Filter the listing below, copying every line in which the word "degrees" appears.

────────────────────

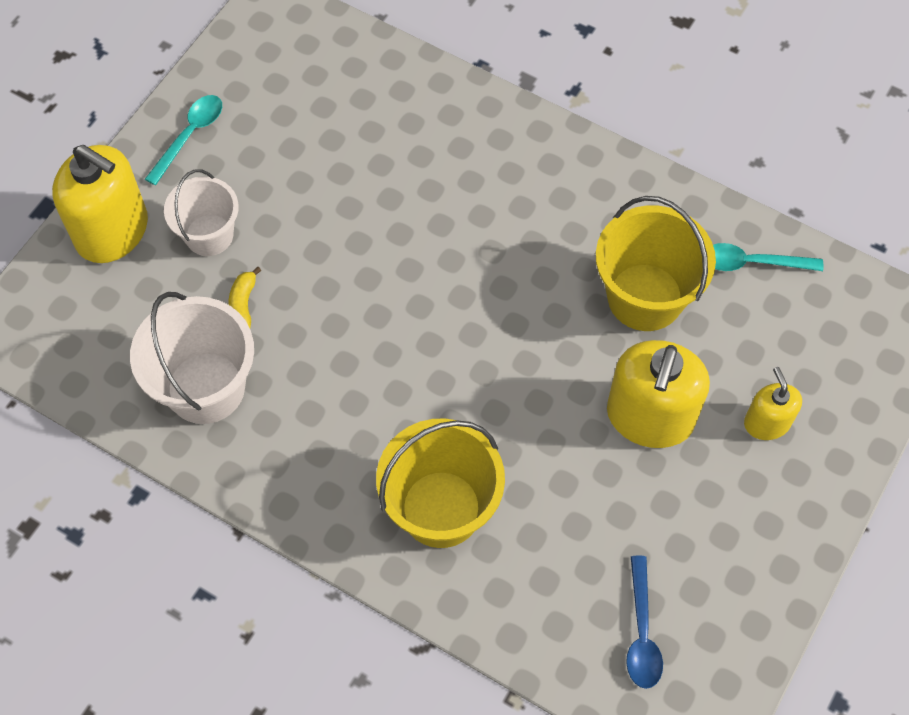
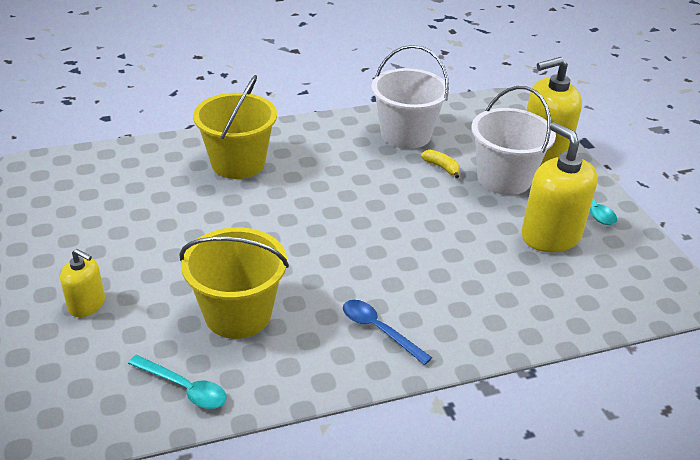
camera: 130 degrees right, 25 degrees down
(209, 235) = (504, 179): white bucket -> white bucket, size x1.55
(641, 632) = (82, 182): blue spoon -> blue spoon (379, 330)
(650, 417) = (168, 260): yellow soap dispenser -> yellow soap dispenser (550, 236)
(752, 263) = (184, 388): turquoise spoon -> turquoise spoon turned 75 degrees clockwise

────────────────────

- [Finished task]:
camera: 130 degrees right, 25 degrees down
(752, 263) = (184, 388): turquoise spoon -> turquoise spoon turned 75 degrees clockwise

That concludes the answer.